Please print the full listing below exactly, but not the pictures in it.
### EXERCISE DATA
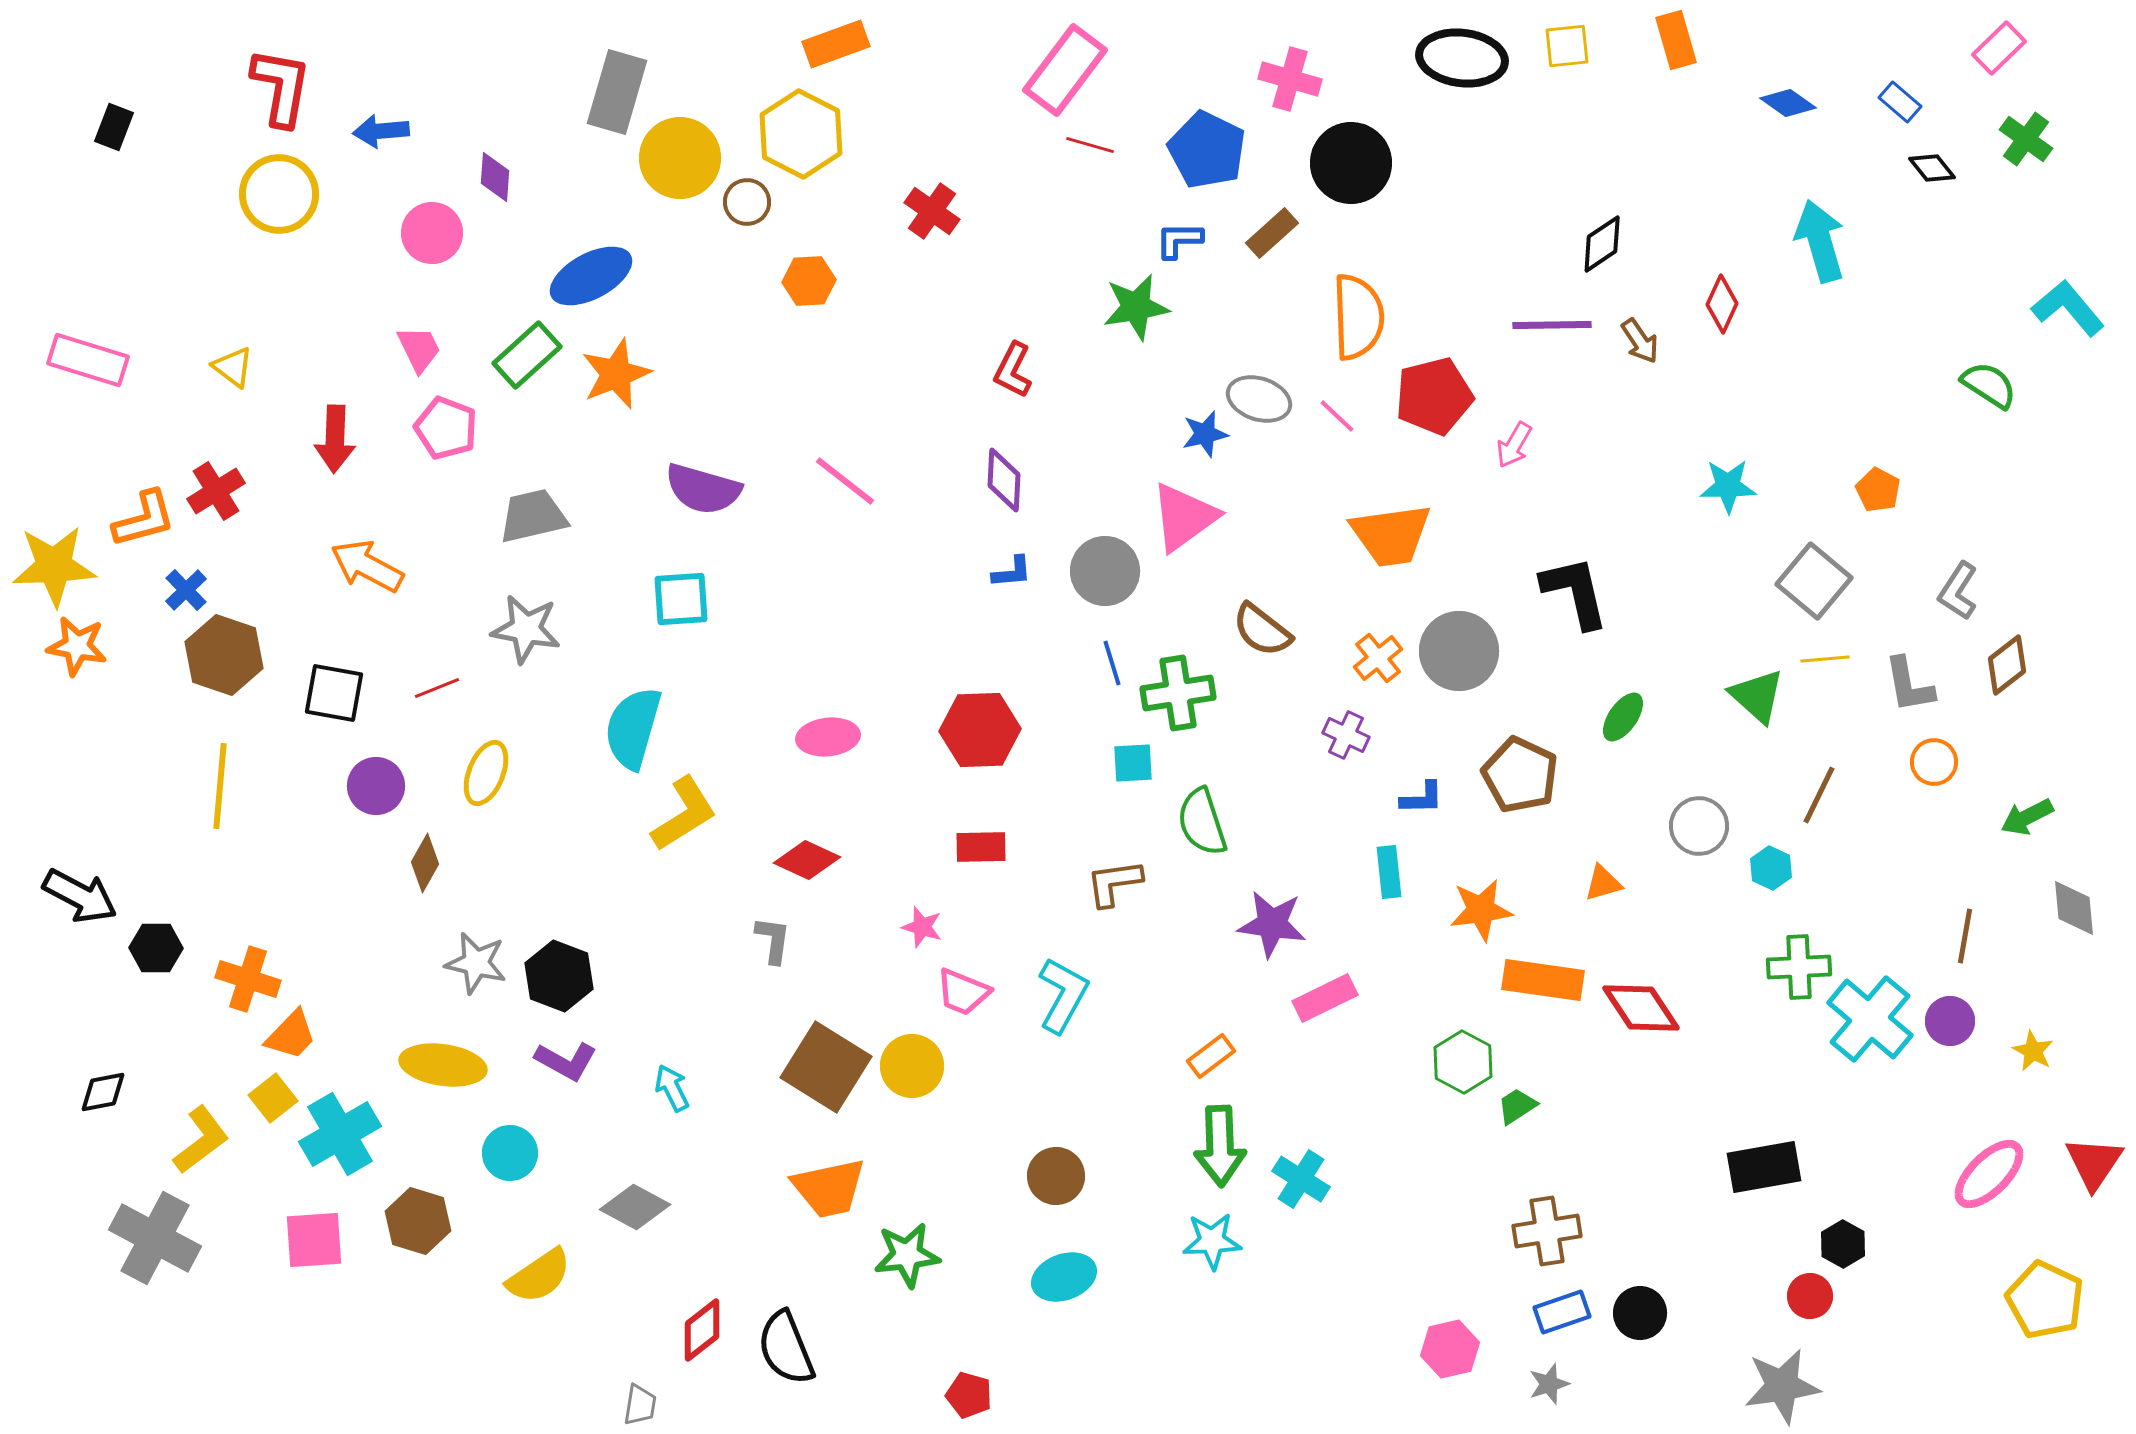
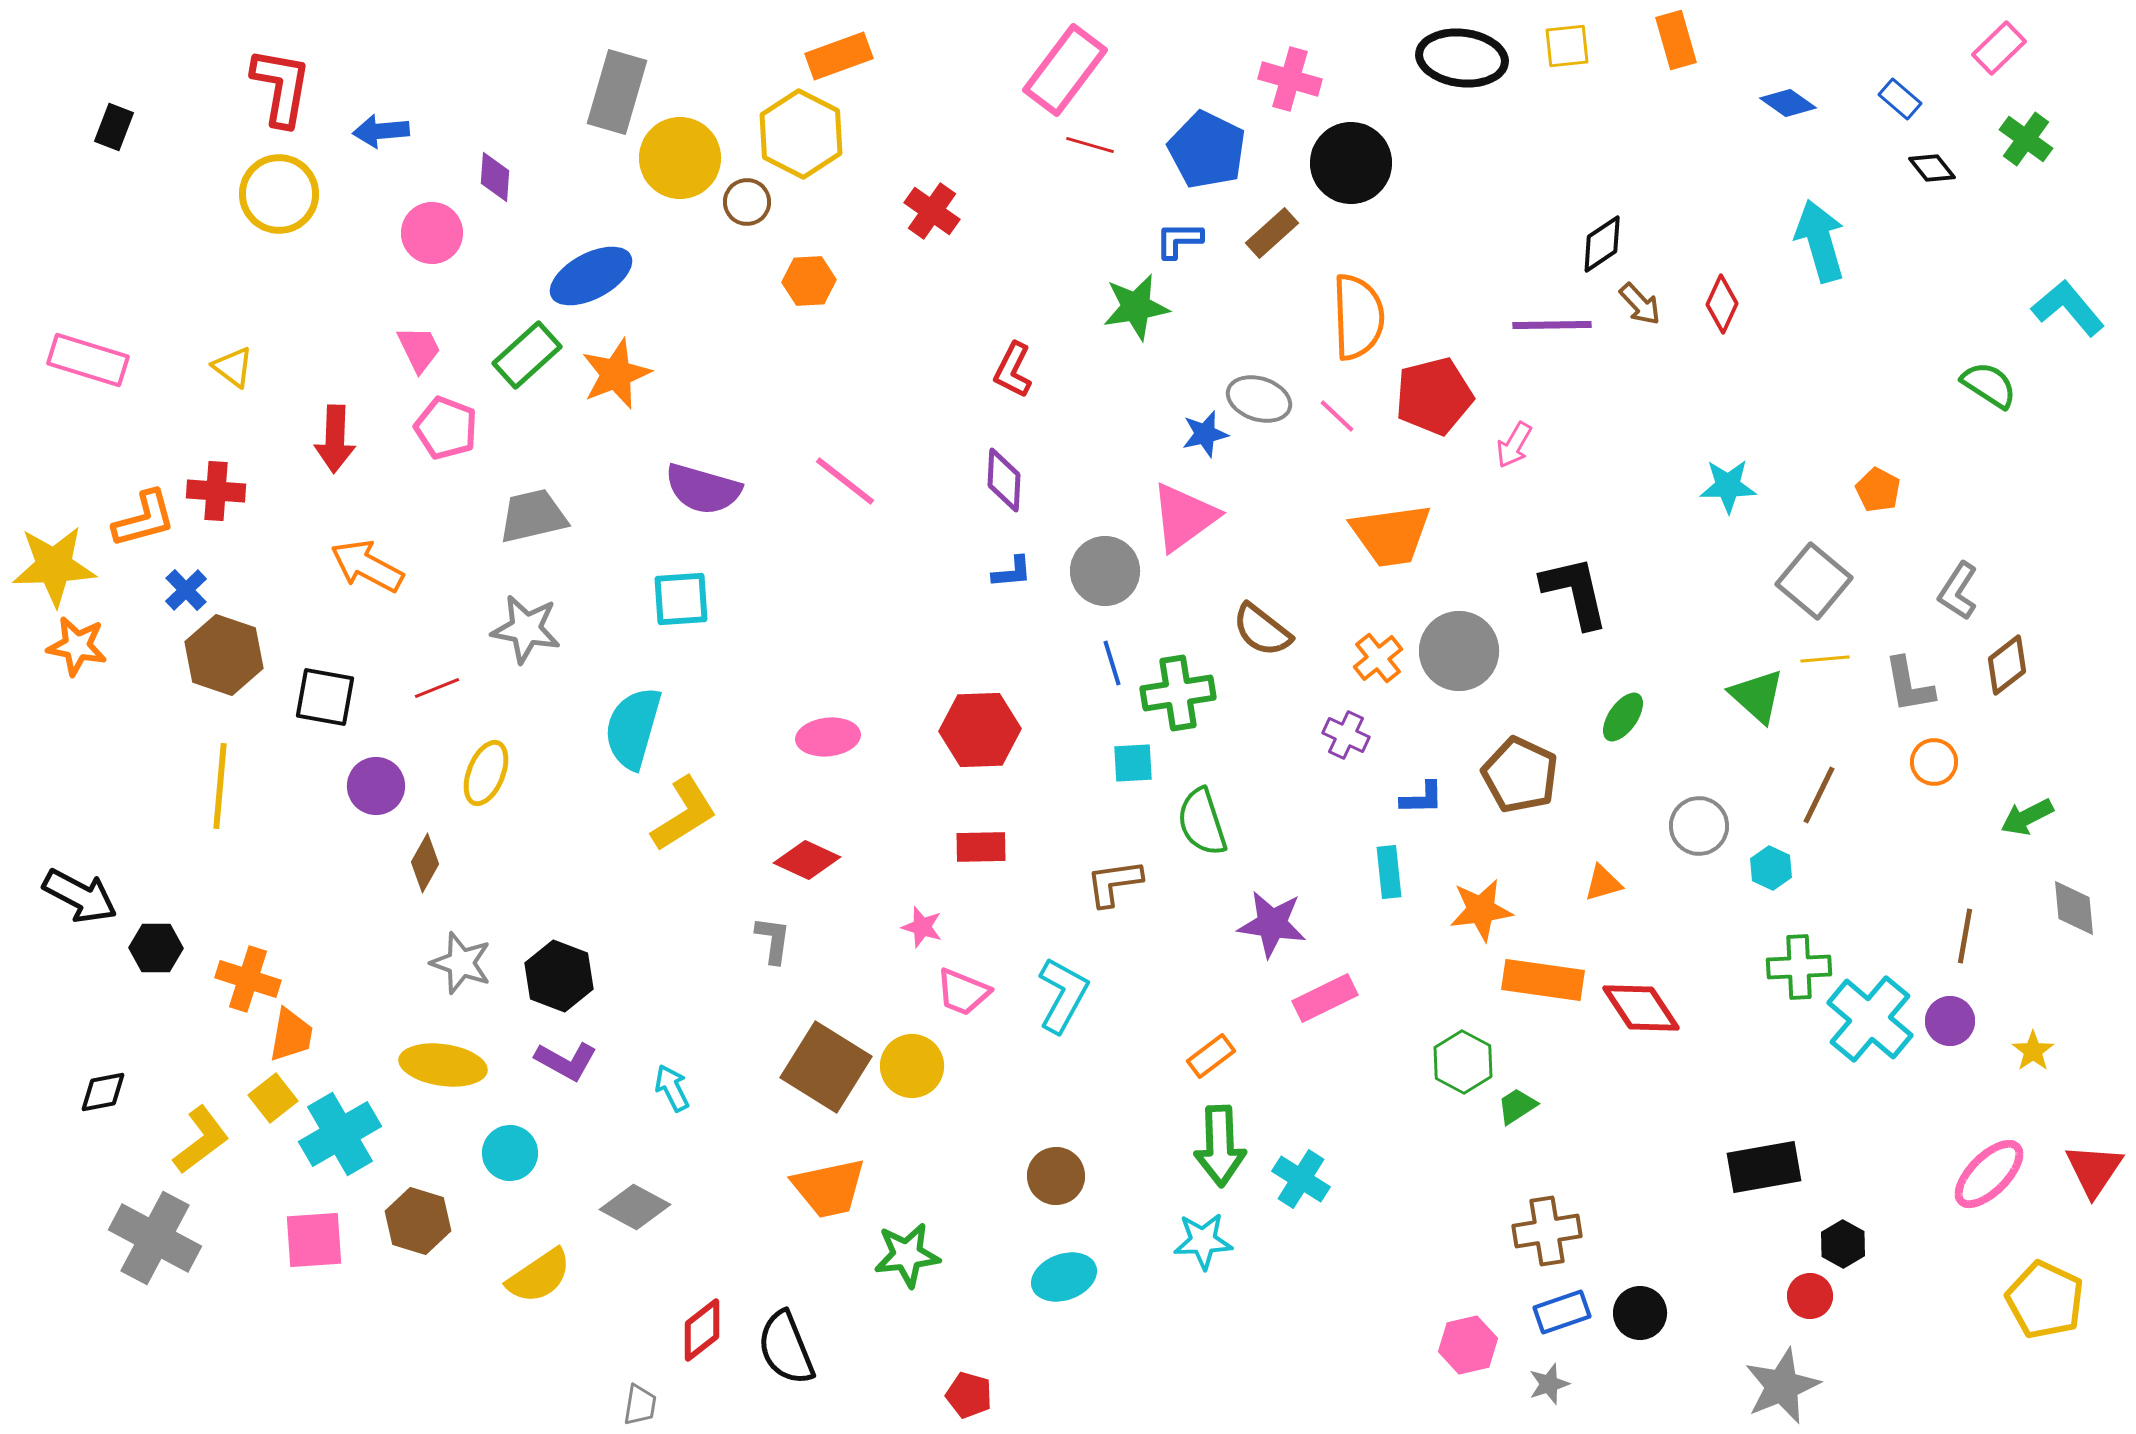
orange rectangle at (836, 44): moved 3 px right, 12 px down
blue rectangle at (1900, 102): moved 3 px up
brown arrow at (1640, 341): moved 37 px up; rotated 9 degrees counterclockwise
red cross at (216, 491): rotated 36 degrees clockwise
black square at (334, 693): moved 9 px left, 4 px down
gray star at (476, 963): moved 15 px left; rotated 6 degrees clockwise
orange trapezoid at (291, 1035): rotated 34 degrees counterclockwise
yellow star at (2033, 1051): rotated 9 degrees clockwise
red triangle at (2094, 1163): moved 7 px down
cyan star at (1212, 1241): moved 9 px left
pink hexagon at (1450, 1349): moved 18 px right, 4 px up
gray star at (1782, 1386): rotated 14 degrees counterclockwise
######
SOLUTION TO THE EXERCISE —
orange rectangle at (836, 44): moved 3 px right, 12 px down
blue rectangle at (1900, 102): moved 3 px up
brown arrow at (1640, 341): moved 37 px up; rotated 9 degrees counterclockwise
red cross at (216, 491): rotated 36 degrees clockwise
black square at (334, 693): moved 9 px left, 4 px down
gray star at (476, 963): moved 15 px left; rotated 6 degrees clockwise
orange trapezoid at (291, 1035): rotated 34 degrees counterclockwise
yellow star at (2033, 1051): rotated 9 degrees clockwise
red triangle at (2094, 1163): moved 7 px down
cyan star at (1212, 1241): moved 9 px left
pink hexagon at (1450, 1349): moved 18 px right, 4 px up
gray star at (1782, 1386): rotated 14 degrees counterclockwise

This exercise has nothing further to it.